++++ Data to process ++++
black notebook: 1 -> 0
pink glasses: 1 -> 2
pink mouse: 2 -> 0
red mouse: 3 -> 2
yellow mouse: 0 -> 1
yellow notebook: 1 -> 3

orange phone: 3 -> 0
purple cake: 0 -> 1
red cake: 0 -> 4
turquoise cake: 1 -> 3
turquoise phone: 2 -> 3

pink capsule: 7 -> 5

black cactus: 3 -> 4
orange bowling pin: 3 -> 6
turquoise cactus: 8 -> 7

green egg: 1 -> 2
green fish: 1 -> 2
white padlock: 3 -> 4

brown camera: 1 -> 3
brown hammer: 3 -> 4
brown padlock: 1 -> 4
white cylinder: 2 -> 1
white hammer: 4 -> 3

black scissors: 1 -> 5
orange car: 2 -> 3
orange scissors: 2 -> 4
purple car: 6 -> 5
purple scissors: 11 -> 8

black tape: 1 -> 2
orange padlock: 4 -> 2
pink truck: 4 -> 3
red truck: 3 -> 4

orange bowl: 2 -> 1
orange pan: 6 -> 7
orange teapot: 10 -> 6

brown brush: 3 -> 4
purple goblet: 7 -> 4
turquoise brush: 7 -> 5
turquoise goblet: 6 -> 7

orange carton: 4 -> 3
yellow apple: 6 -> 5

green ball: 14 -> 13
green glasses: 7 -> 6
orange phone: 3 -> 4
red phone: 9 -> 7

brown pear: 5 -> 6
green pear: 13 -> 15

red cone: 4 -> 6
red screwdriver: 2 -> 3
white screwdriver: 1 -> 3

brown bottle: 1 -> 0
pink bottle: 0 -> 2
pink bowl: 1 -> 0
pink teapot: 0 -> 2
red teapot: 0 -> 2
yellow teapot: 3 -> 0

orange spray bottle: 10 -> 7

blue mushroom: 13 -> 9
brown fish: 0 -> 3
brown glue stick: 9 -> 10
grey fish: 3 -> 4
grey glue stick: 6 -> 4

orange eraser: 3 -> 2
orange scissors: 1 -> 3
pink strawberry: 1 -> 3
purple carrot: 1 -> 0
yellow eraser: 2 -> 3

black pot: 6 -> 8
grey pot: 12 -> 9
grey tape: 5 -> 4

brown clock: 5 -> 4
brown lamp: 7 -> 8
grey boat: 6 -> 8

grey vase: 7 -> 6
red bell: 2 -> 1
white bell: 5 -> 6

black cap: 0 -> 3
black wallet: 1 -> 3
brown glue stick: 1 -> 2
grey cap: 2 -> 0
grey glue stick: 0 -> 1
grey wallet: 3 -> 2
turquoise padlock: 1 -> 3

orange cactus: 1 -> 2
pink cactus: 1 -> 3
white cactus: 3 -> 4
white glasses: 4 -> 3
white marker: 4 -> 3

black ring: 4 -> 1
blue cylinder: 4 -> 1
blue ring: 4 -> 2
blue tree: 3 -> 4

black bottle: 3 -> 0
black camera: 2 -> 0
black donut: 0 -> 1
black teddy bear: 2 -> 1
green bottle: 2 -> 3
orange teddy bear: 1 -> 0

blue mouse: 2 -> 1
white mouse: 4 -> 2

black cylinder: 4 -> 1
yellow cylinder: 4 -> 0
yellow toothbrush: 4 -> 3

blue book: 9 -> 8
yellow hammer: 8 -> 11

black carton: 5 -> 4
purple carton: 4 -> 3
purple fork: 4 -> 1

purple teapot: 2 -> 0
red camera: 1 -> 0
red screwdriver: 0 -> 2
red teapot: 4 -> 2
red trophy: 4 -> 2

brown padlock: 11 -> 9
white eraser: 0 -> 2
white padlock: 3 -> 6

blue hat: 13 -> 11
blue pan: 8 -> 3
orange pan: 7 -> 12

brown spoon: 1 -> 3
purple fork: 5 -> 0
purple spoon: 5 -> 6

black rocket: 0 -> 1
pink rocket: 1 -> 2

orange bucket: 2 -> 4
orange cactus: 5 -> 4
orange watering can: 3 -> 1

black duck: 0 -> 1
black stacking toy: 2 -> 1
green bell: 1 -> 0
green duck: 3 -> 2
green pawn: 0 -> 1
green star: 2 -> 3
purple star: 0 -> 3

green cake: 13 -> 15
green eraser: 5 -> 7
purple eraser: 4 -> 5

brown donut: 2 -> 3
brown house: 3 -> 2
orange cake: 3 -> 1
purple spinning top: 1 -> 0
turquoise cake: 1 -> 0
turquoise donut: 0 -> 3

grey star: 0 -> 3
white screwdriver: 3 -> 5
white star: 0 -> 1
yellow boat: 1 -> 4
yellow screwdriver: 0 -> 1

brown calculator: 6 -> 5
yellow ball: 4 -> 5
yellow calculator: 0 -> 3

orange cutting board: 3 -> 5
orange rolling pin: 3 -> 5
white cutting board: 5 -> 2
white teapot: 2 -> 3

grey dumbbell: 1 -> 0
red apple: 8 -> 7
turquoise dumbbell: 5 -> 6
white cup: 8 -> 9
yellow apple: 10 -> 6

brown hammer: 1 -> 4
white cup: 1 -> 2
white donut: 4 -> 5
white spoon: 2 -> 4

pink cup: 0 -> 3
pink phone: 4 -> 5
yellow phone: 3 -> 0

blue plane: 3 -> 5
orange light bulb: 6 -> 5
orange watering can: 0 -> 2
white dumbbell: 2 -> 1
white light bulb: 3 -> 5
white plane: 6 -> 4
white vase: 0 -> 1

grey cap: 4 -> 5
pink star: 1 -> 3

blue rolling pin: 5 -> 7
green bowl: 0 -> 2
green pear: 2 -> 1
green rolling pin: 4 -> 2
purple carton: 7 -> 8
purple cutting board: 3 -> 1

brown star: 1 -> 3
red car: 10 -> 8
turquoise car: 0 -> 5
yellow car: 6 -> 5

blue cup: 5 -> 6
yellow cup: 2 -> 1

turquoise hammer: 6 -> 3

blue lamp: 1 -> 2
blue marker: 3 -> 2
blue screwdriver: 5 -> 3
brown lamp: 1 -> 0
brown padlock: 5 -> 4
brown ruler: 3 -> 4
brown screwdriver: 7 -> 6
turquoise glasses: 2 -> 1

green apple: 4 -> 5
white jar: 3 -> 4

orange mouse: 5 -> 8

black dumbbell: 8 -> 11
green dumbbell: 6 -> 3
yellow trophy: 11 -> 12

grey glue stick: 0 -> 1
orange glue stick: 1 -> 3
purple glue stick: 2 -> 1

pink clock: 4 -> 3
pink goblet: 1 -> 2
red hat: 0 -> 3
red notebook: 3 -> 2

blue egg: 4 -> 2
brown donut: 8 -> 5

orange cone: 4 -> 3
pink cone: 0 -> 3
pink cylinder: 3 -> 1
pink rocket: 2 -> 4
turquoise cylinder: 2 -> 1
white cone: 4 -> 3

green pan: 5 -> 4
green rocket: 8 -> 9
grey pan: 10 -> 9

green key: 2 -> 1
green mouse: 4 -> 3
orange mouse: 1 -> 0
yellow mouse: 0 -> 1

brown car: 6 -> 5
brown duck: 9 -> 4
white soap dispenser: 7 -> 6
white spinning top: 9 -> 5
++++
Using the records above, report the count of lines holding "fish" and nothing else.

3